- Required work
Find every line in the records below that contains the word "pentagon", and copy each of those lines in full.

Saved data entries
▶

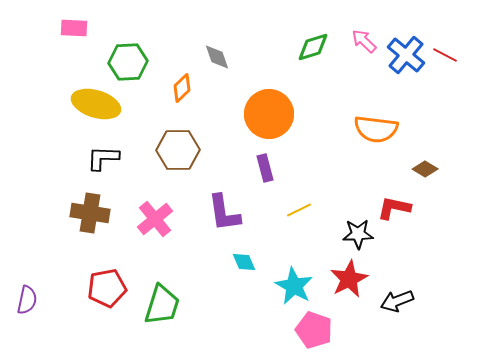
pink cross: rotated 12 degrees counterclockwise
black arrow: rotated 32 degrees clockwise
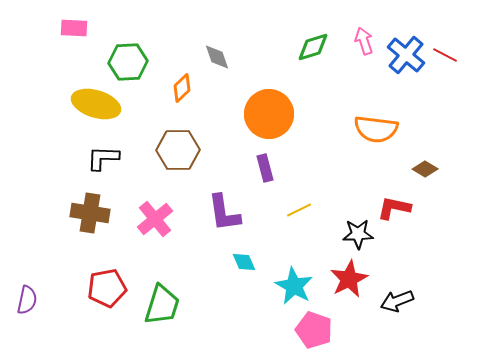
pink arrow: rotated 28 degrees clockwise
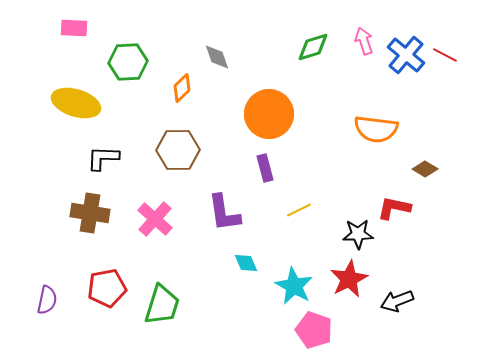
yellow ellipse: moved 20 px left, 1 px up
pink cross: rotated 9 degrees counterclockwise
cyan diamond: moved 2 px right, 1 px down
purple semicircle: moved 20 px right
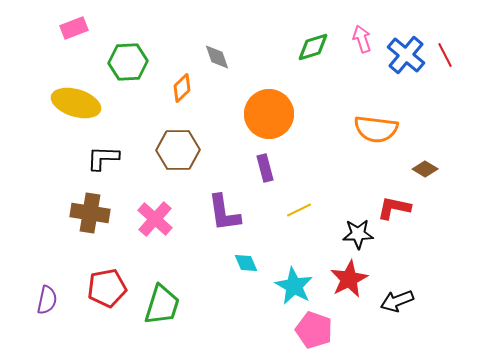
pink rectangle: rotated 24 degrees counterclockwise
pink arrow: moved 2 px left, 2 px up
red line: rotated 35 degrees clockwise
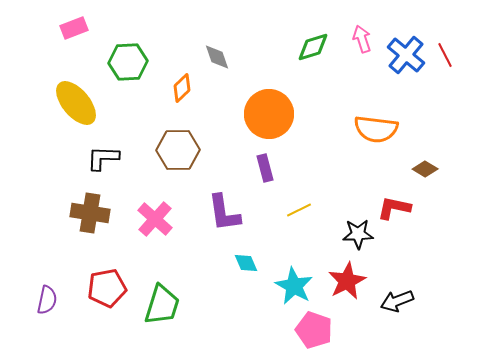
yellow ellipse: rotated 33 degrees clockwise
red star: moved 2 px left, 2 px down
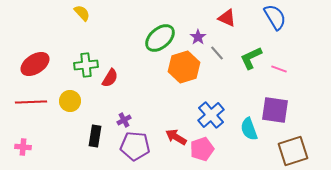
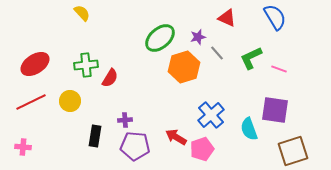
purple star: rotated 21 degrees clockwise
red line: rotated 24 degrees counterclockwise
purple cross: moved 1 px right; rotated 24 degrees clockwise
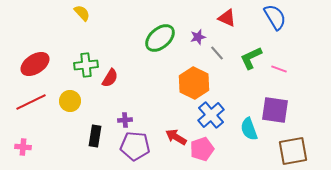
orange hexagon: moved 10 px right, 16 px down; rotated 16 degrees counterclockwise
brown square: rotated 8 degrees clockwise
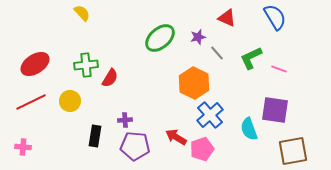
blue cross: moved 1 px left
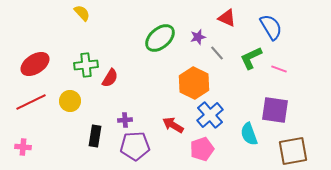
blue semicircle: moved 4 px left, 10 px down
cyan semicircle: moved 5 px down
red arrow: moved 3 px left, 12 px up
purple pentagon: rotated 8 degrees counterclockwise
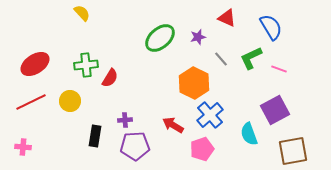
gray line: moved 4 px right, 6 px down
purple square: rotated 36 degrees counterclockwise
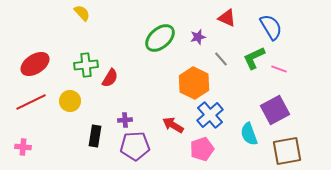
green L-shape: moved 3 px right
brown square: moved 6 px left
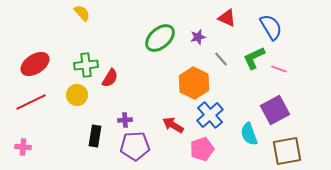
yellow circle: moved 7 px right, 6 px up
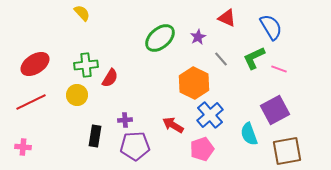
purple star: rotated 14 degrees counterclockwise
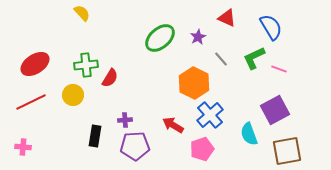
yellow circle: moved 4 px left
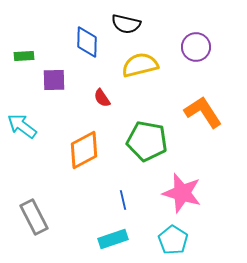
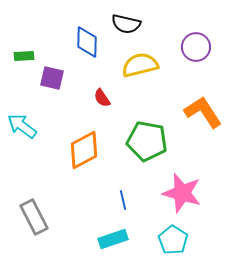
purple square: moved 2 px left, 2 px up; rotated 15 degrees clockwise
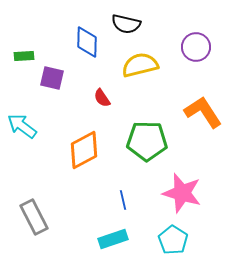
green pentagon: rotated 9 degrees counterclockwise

◀

- Expected answer
purple pentagon: rotated 8 degrees counterclockwise
green pentagon: rotated 9 degrees counterclockwise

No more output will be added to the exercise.